The task calls for each line of the records below in which the word "purple" appears.

◆ INPUT DATA
========
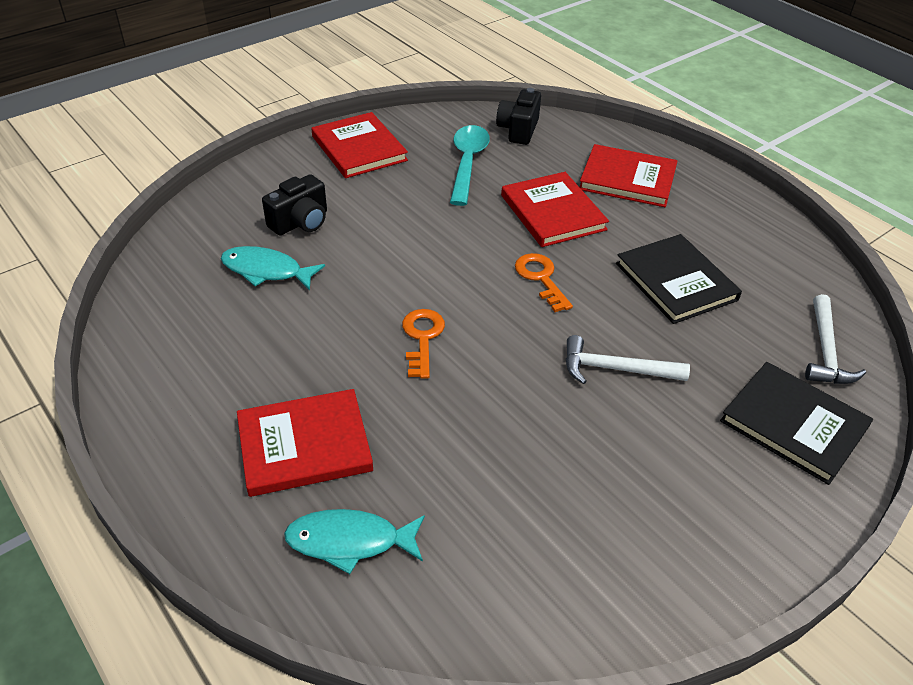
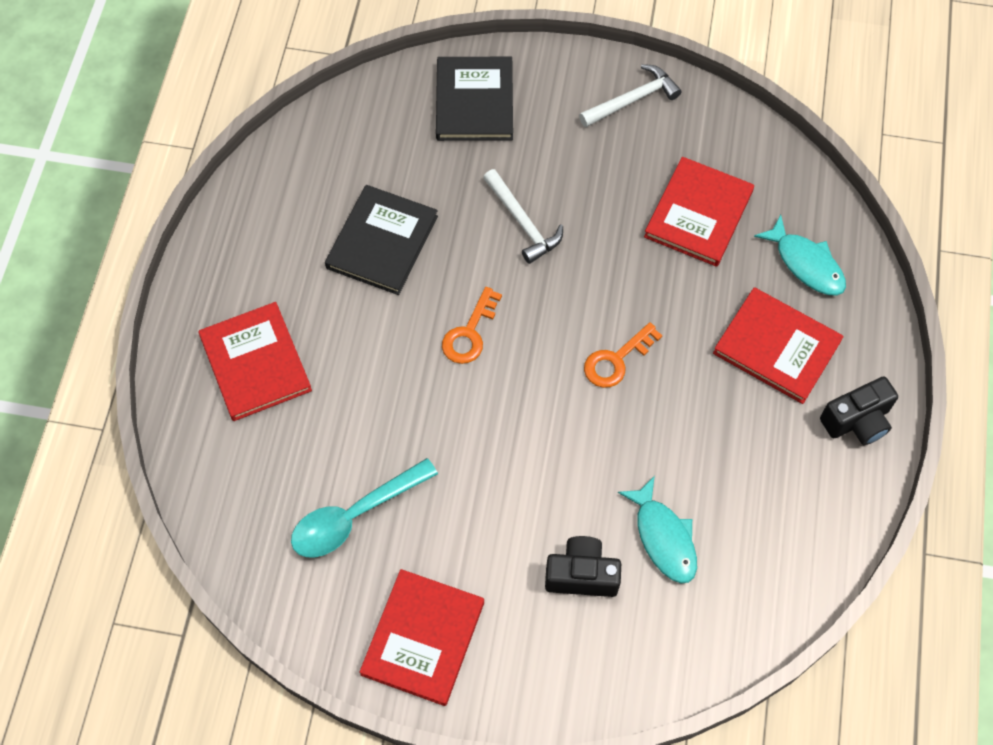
camera: 130 degrees left, 20 degrees up
(518, 130) = (248, 518): black camera -> black camera (857, 421)
(552, 212) = (369, 386): red book -> red book (698, 214)
(825, 351) = (377, 115): white hammer -> white hammer (633, 100)

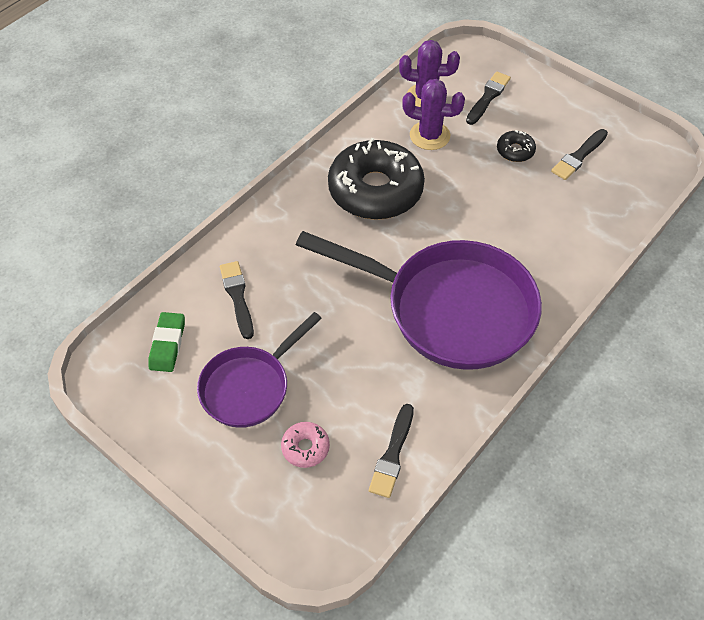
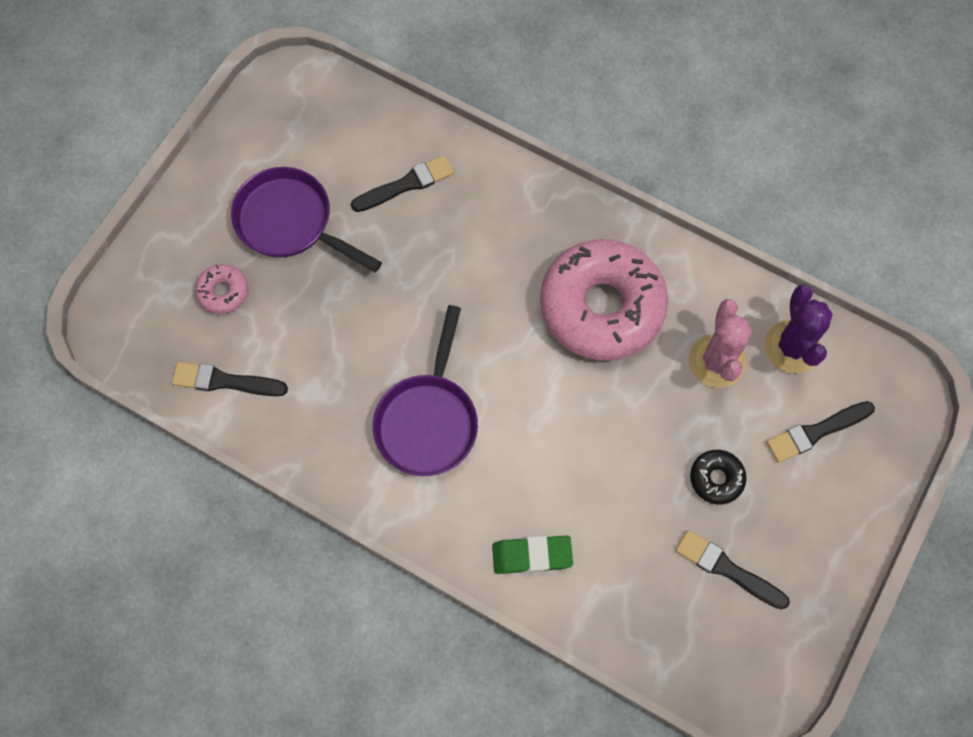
camera: 80 degrees right, 15 degrees up
(167, 344) = (332, 130): green eraser -> green eraser (532, 555)
(375, 190) = (601, 307): black donut -> pink donut
(429, 136) = (717, 361): purple cactus -> pink cactus
(450, 309) = (428, 420): purple pan -> purple pan, size x0.57
(488, 97) = (816, 432): black brush -> black brush turned 135 degrees clockwise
========
◆ OUTPUT
(429, 136) = (717, 361): purple cactus -> pink cactus
(450, 309) = (428, 420): purple pan -> purple pan, size x0.57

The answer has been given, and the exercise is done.